[Data extracted from a collection]

•••

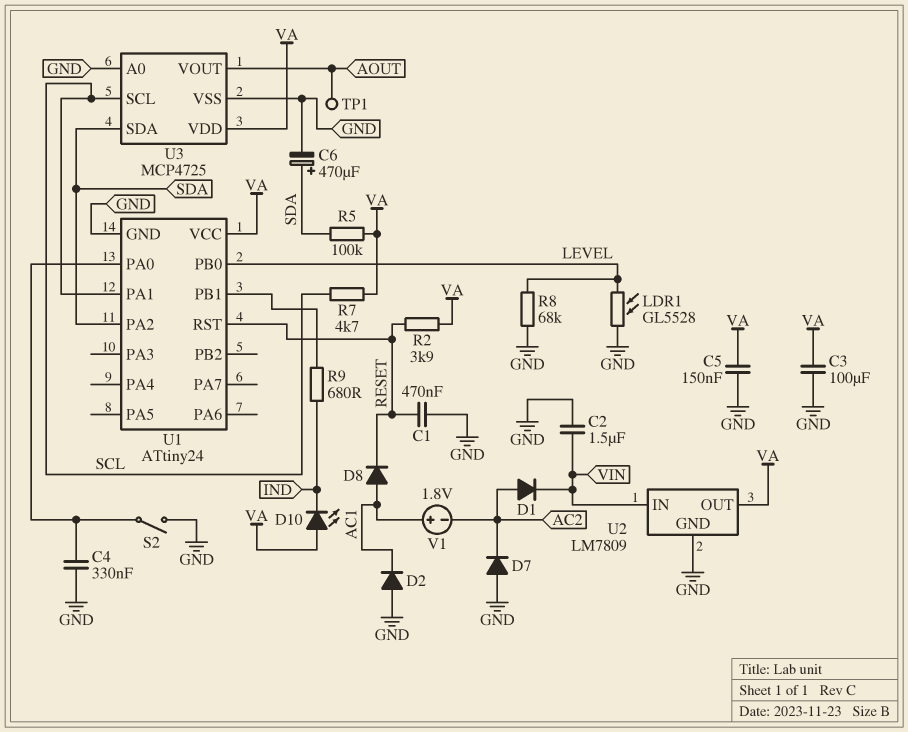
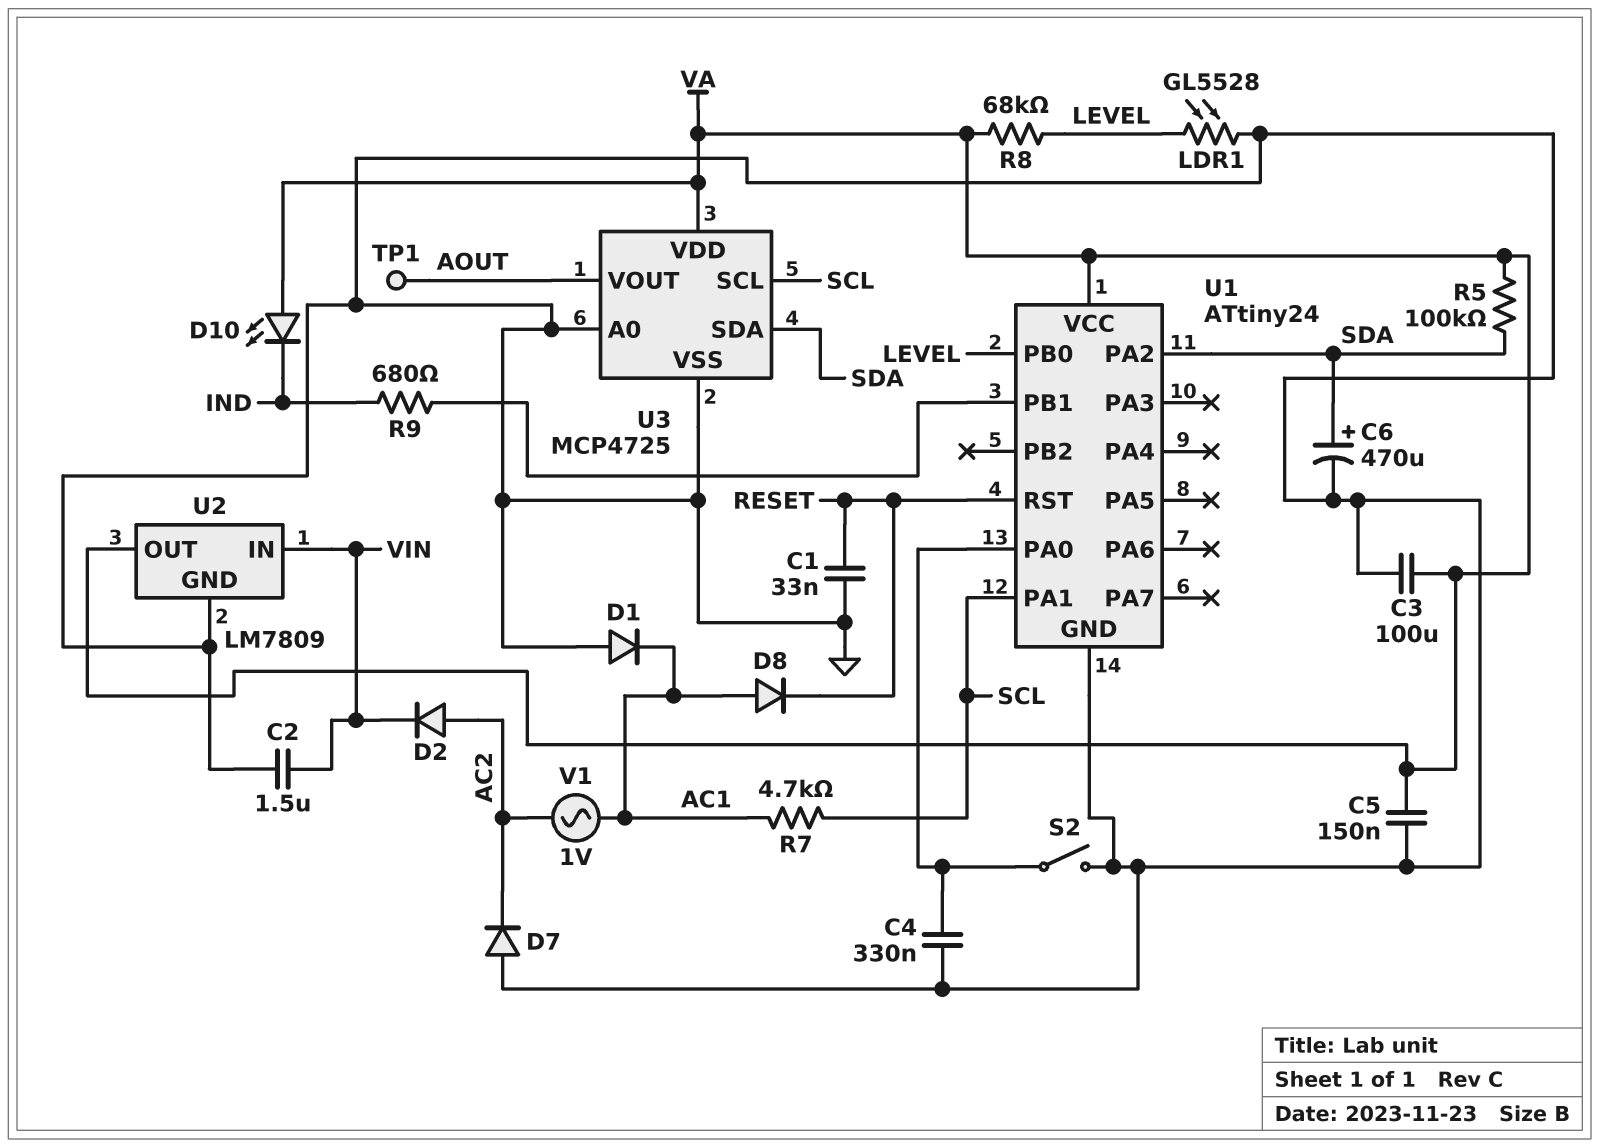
C1: 470nF (GND, RESET) -> 33nF (GND, RESET)
D1: diode (A AC2, K VIN) -> diode (A GND, K AC1)
D2: diode (A GND, K AC1) -> diode (A AC2, K VIN)
R2: 3.9k (RESET, VA) -> none
R7: 4.7k (SCL, VA) -> 4.7k (AC1, SCL)
R8: 68k (GND, LEVEL) -> 68k (LEVEL, VA)
V1: 1.8V (plus AC1, minus AC2) -> AC 1V (AC1, AC2)

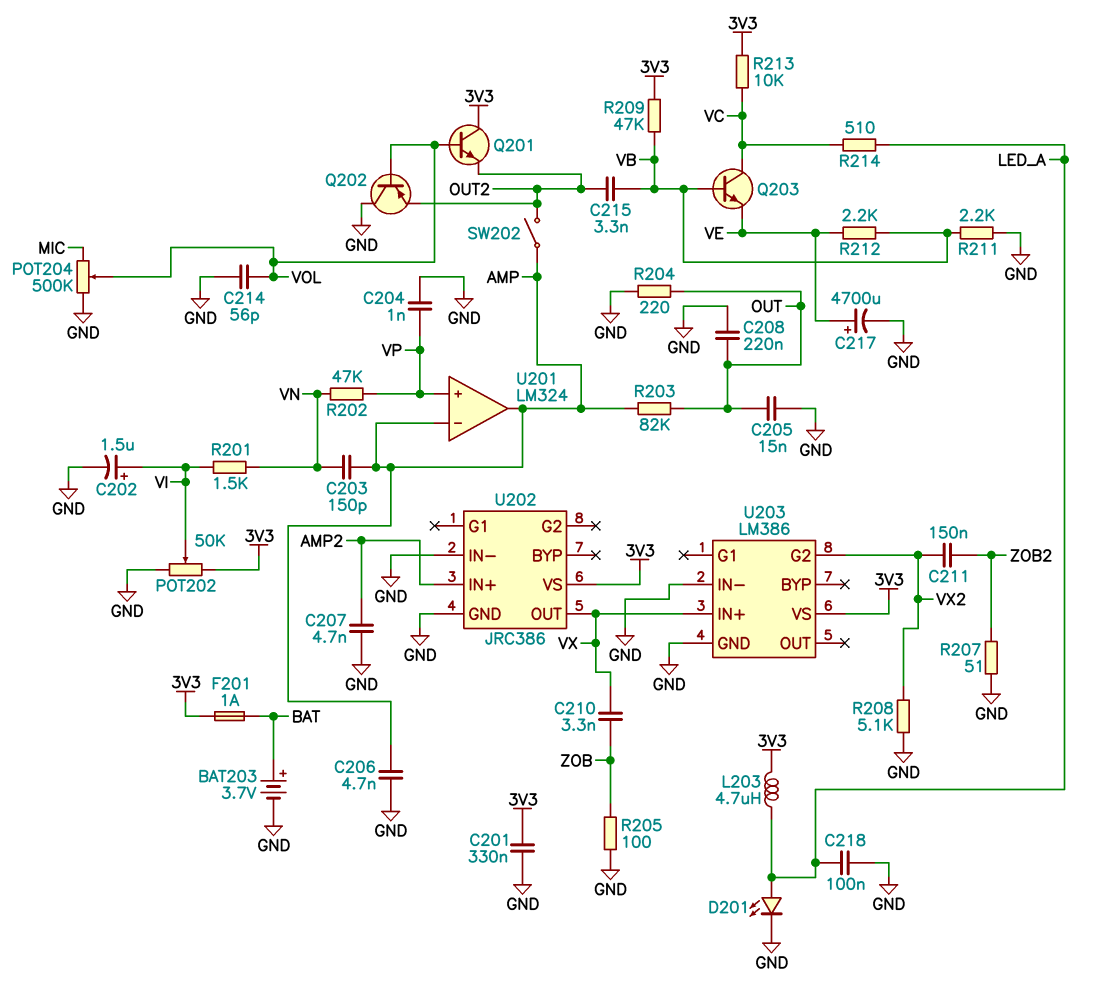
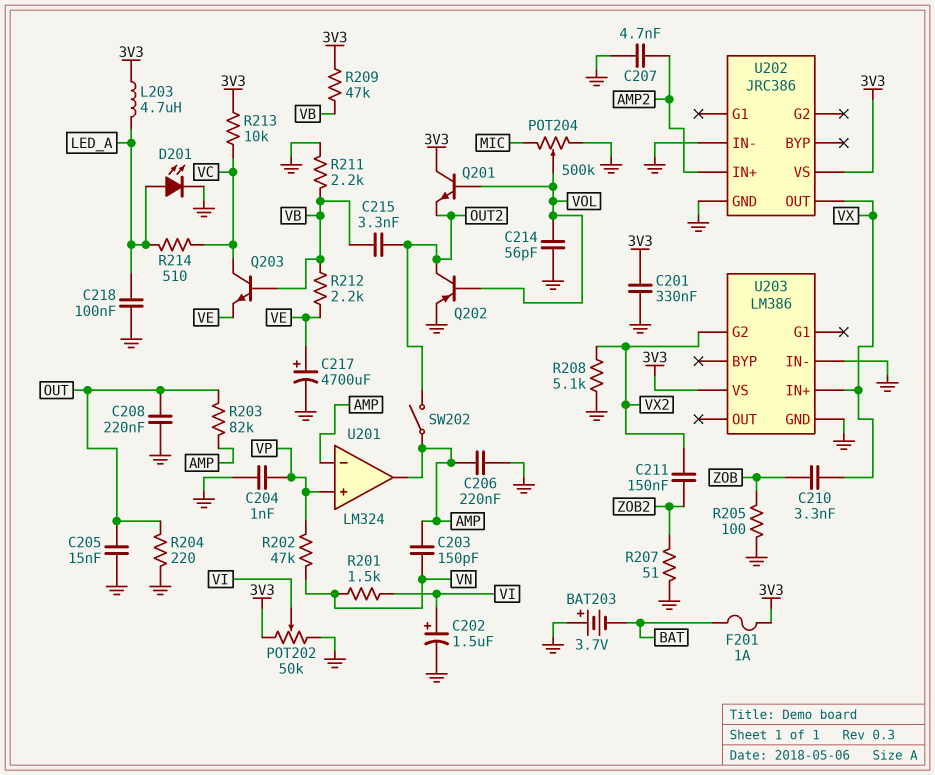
BAT203: 3.7V (plus BAT, minus GND) -> 3.7V (plus GND, minus BAT)
C206: 4.7nF (AMP, GND) -> 220nF (AMP, GND)
Q202: PNP (B VOL, C GND, E OUT2) -> PNP (B VOL, C OUT2, E GND)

•••

** TRY IT **
Give the entries above again in full and exactly, but not the pictures.

** EXERCISE RESULT **
C1: 470nF (GND, RESET) -> 33nF (GND, RESET)
D1: diode (A AC2, K VIN) -> diode (A GND, K AC1)
D2: diode (A GND, K AC1) -> diode (A AC2, K VIN)
R2: 3.9k (RESET, VA) -> none
R7: 4.7k (SCL, VA) -> 4.7k (AC1, SCL)
R8: 68k (GND, LEVEL) -> 68k (LEVEL, VA)
V1: 1.8V (plus AC1, minus AC2) -> AC 1V (AC1, AC2)

BAT203: 3.7V (plus BAT, minus GND) -> 3.7V (plus GND, minus BAT)
C206: 4.7nF (AMP, GND) -> 220nF (AMP, GND)
Q202: PNP (B VOL, C GND, E OUT2) -> PNP (B VOL, C OUT2, E GND)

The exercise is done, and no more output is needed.